=== Section Start ===
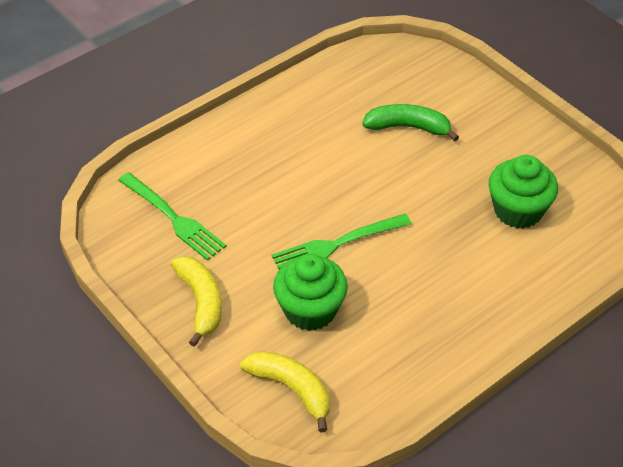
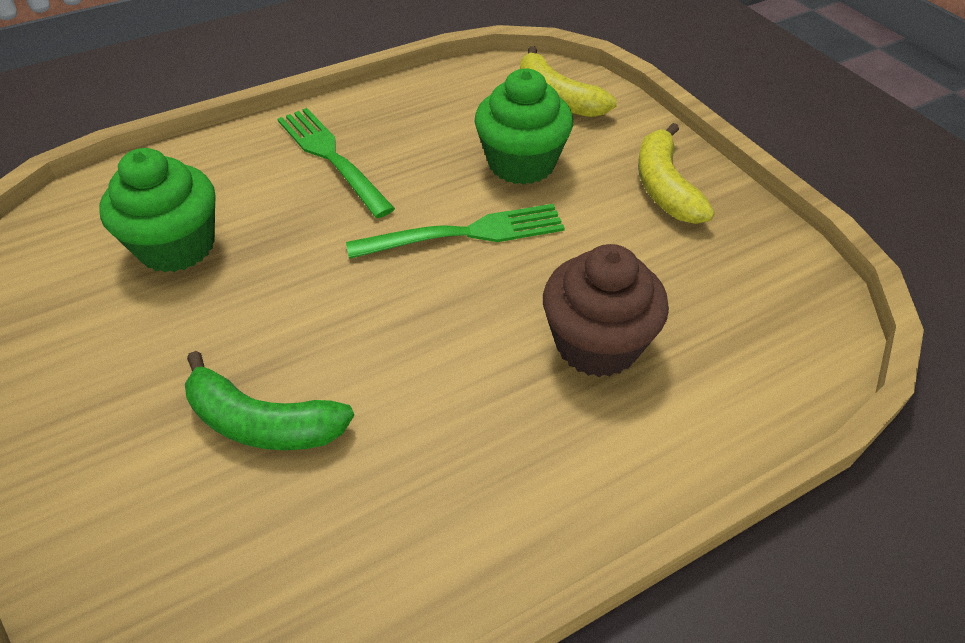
camera: 170 degrees left, 0 degrees up
(173, 218) = (718, 304): green fork -> green fork (331, 157)
(245, 185) = (597, 344): none -> brown cupcake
=== Section End ===
● **AIM OF THE EXERCISE**: Return all of the lines above without alteration, minus the pictures.

● **COMPLETED EXERCISE**:
camera: 170 degrees left, 0 degrees up
(173, 218) = (718, 304): green fork -> green fork (331, 157)
(245, 185) = (597, 344): none -> brown cupcake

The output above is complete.